PROBLEM TO WORK ON – The records below hold a stretch from the line with "move,kapelusz [zielony],[154 444" through the line with "rotate,pędzel [niebieski],[436 372"; return exactly those lines, ends included, and nothing more.

DATA PROVIDED –

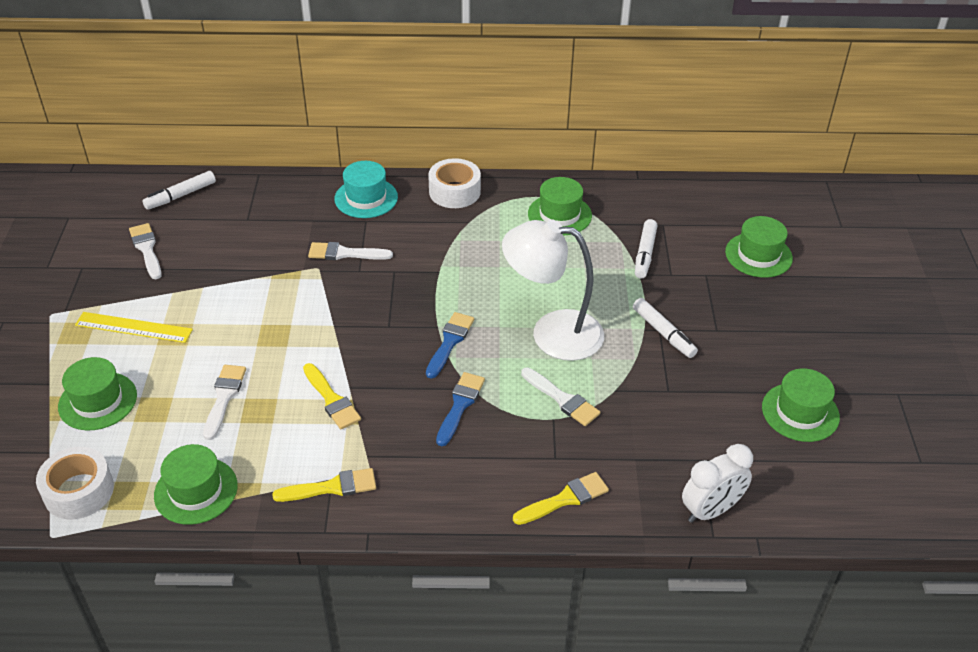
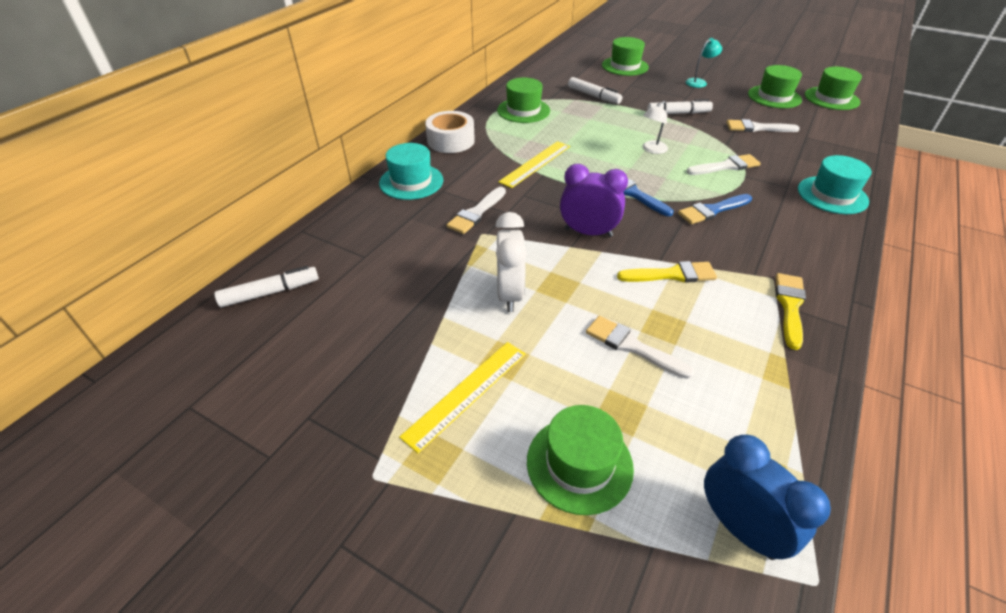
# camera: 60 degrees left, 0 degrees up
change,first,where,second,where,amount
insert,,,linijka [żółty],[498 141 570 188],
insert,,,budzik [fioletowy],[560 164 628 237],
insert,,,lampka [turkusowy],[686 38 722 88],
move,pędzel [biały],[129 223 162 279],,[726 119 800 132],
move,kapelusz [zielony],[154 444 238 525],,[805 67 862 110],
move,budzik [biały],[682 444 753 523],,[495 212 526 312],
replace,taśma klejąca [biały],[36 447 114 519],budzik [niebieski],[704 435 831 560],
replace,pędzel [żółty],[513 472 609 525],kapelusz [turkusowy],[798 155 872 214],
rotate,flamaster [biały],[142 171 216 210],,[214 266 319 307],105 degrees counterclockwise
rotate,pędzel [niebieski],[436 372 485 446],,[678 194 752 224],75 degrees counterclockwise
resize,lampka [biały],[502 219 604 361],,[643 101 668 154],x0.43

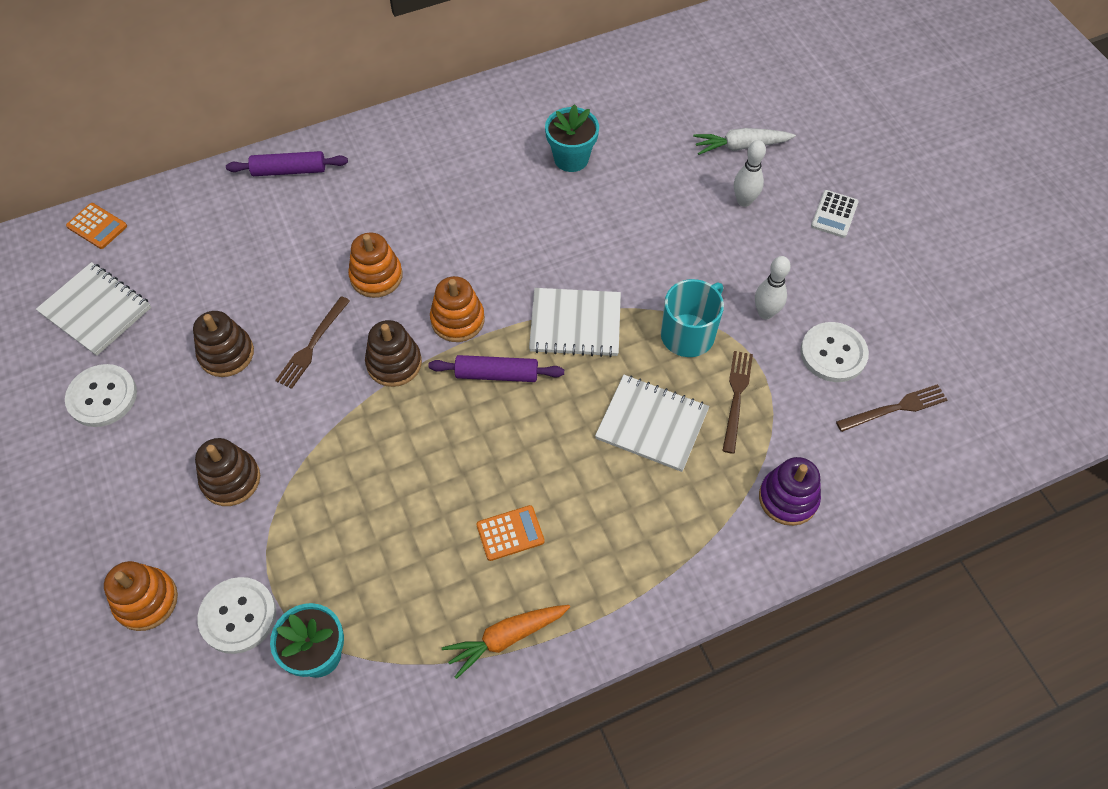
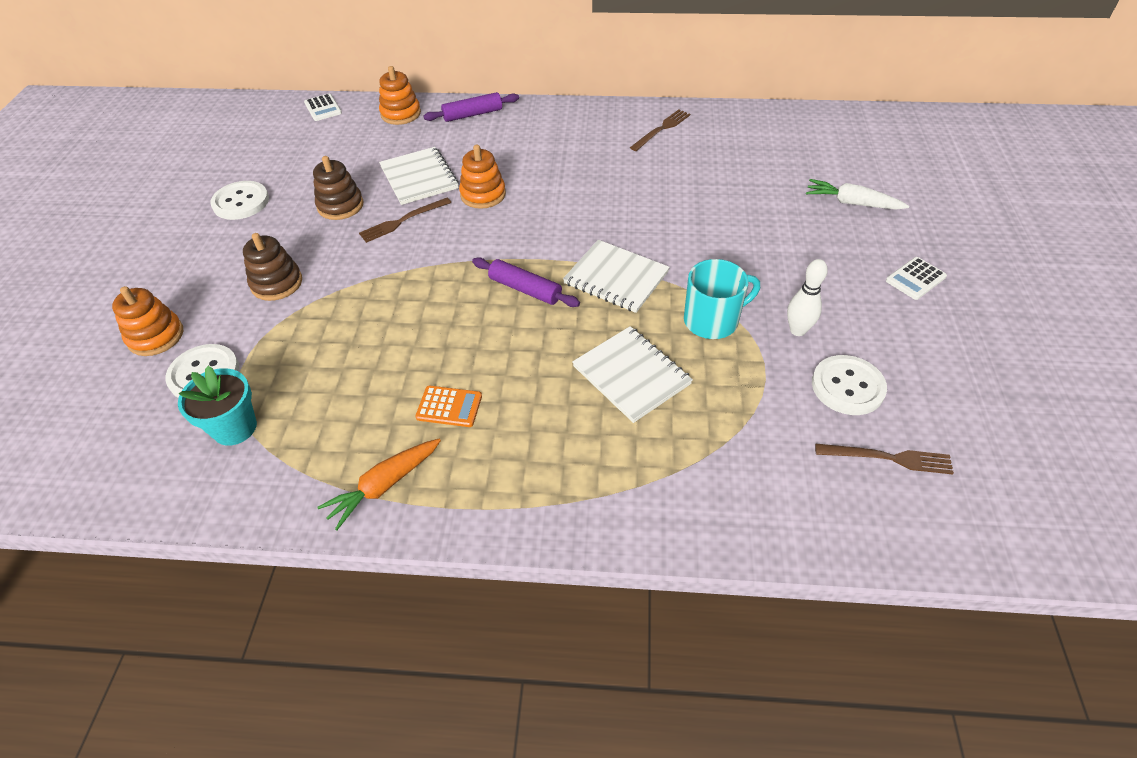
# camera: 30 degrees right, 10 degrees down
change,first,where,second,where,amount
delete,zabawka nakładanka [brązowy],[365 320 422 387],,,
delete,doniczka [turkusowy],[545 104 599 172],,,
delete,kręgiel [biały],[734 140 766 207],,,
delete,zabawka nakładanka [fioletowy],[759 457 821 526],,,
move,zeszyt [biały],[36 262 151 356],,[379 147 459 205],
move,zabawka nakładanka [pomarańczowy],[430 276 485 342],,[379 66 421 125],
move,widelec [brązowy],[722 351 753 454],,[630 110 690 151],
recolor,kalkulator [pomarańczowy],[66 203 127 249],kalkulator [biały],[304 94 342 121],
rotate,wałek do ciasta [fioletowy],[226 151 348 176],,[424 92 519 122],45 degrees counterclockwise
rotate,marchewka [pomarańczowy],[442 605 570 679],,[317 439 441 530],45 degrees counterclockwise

...

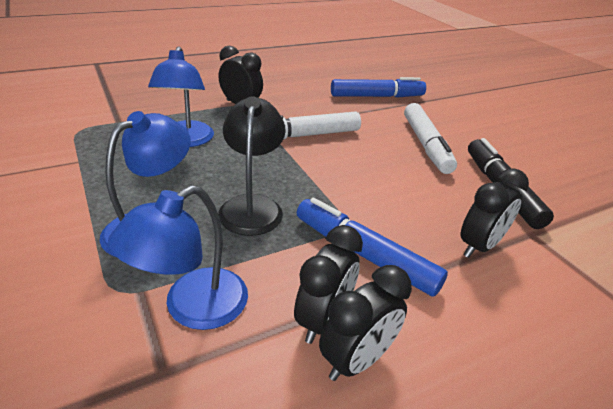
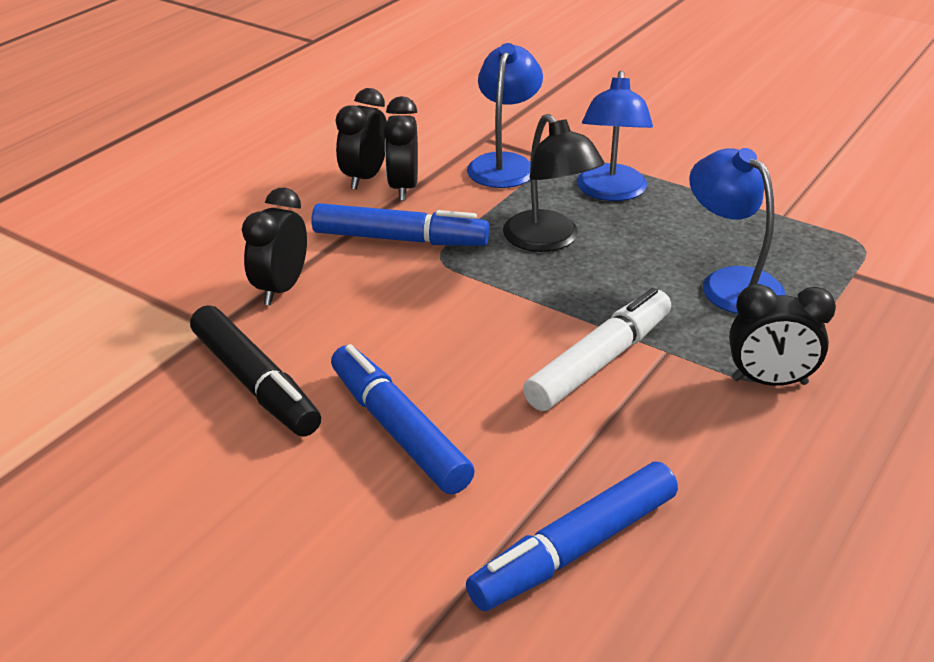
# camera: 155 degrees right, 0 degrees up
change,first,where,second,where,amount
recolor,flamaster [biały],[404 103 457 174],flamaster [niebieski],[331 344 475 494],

RESPONSE TO THE TASK –
move,kapelusz [zielony],[154 444 238 525],,[805 67 862 110],
move,budzik [biały],[682 444 753 523],,[495 212 526 312],
replace,taśma klejąca [biały],[36 447 114 519],budzik [niebieski],[704 435 831 560],
replace,pędzel [żółty],[513 472 609 525],kapelusz [turkusowy],[798 155 872 214],
rotate,flamaster [biały],[142 171 216 210],,[214 266 319 307],105 degrees counterclockwise
rotate,pędzel [niebieski],[436 372 485 446],,[678 194 752 224],75 degrees counterclockwise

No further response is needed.